Extracted records

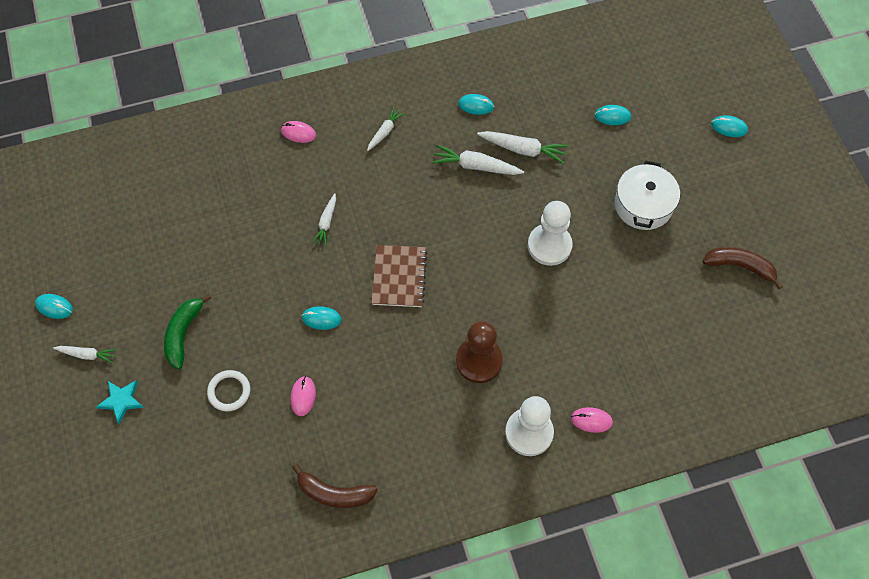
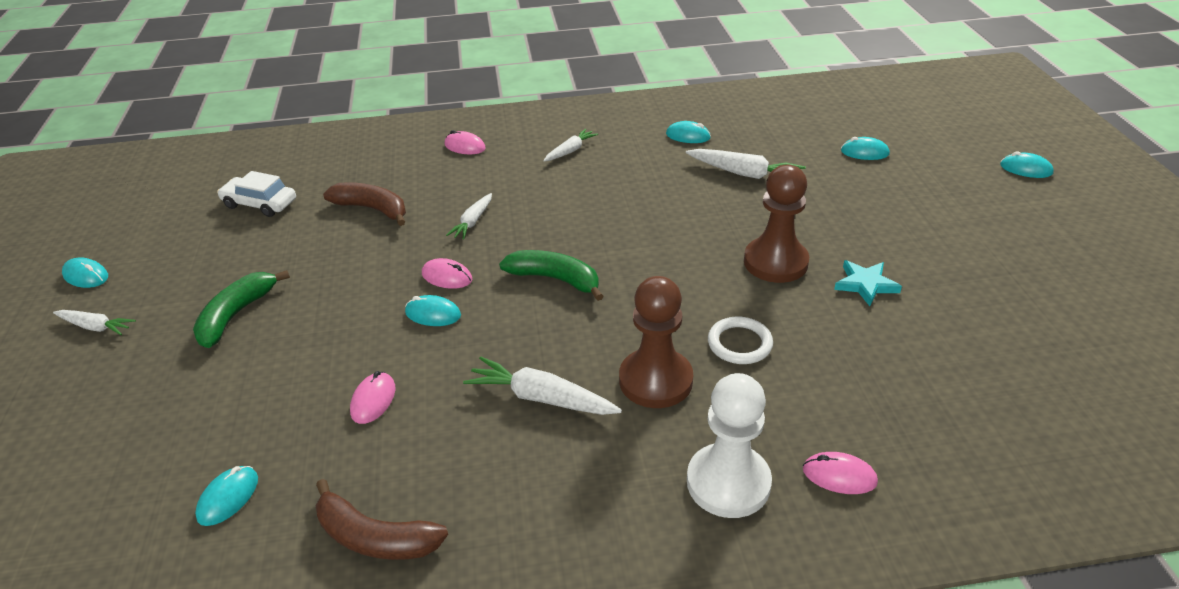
camera: 10 degrees right, 25 degrees down
(121, 401) = (109, 381): turquoise star -> turquoise star (865, 284)
(154, 216) = (260, 204): none -> white car
(229, 391) = (267, 384): white ring -> white ring (739, 343)
(238, 478) = (228, 498): none -> turquoise mouse
(322, 282) = (447, 277): none -> pink mouse
(399, 277) = (555, 279): brown notebook -> green banana
(475, 166) = (680, 184): white carrot -> white carrot (541, 398)
(549, 245) = (775, 262): white pawn -> brown pawn
(643, 205) = (912, 231): white pot -> none
(740, 266) = (1071, 303): brown banana -> brown banana (372, 209)

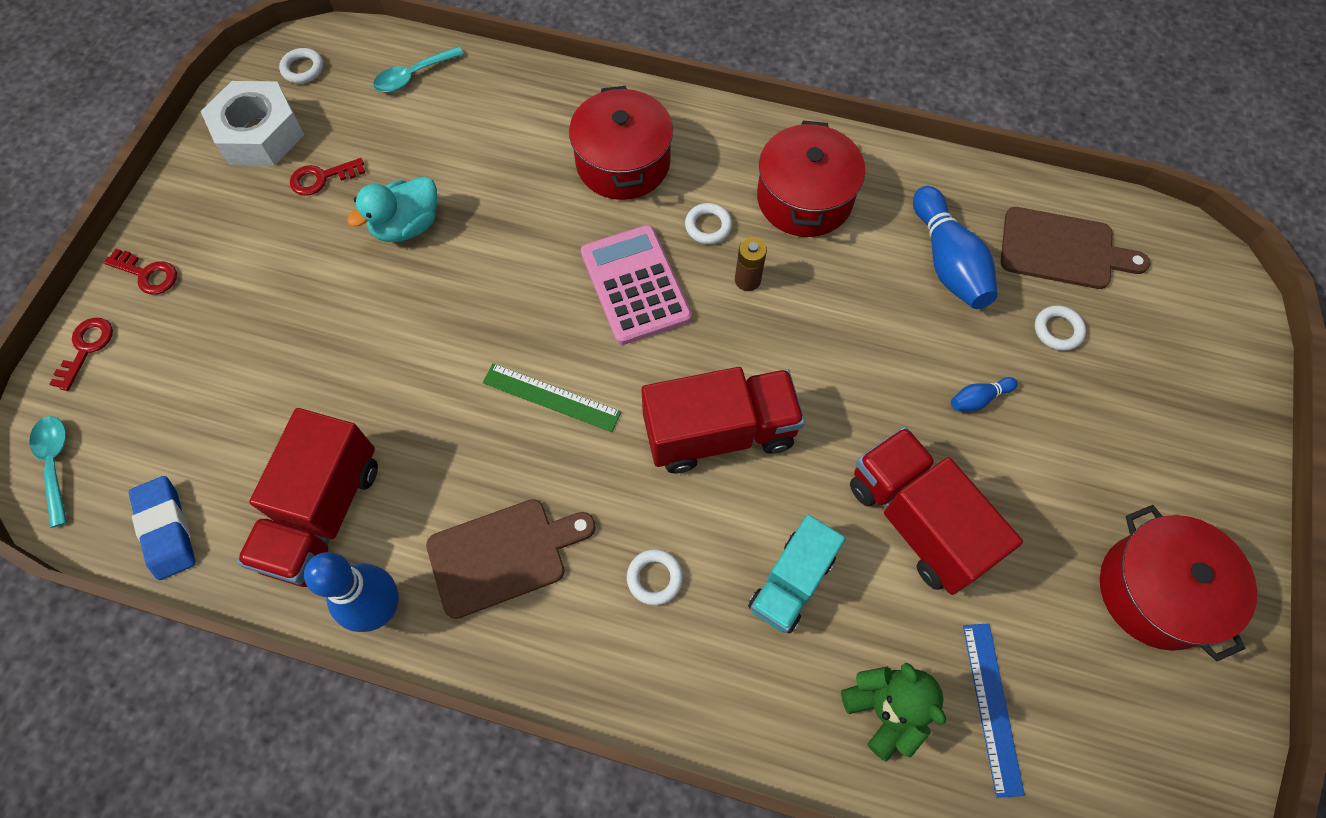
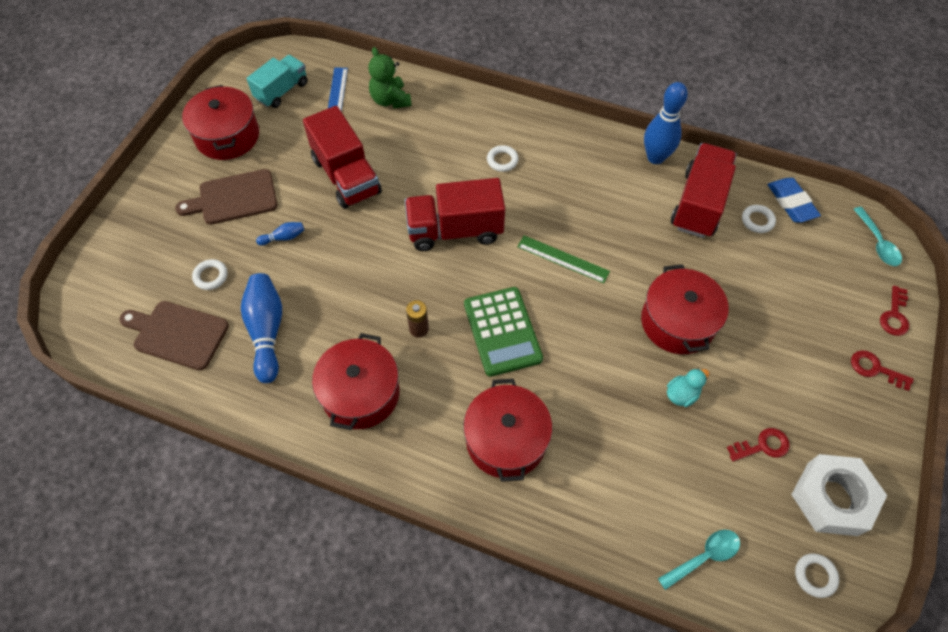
camera: 175 degrees left, 5 degrees down
(395, 316) = (677, 322): none -> red pot
(407, 226) = (681, 394): turquoise duck -> turquoise duck, size x0.65
(503, 555) = (589, 177): brown cutting board -> brown cutting board (234, 198)
(635, 285) = (502, 331): pink calculator -> green calculator
(708, 226) = (442, 375): white ring -> white ring (757, 221)
(791, 582) = (426, 153): turquoise truck -> turquoise truck (282, 91)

§ What you are asked to do: Print only the lines from the line that contains "(238, 478) = (228, 498): none" to the final line of the data, inclusive. Pictures stay out.

§ Answer section:
(238, 478) = (228, 498): none -> turquoise mouse
(322, 282) = (447, 277): none -> pink mouse
(399, 277) = (555, 279): brown notebook -> green banana
(475, 166) = (680, 184): white carrot -> white carrot (541, 398)
(549, 245) = (775, 262): white pawn -> brown pawn
(643, 205) = (912, 231): white pot -> none
(740, 266) = (1071, 303): brown banana -> brown banana (372, 209)

camera: 175 degrees left, 5 degrees down
(395, 316) = (677, 322): none -> red pot
(407, 226) = (681, 394): turquoise duck -> turquoise duck, size x0.65
(503, 555) = (589, 177): brown cutting board -> brown cutting board (234, 198)
(635, 285) = (502, 331): pink calculator -> green calculator
(708, 226) = (442, 375): white ring -> white ring (757, 221)
(791, 582) = (426, 153): turquoise truck -> turquoise truck (282, 91)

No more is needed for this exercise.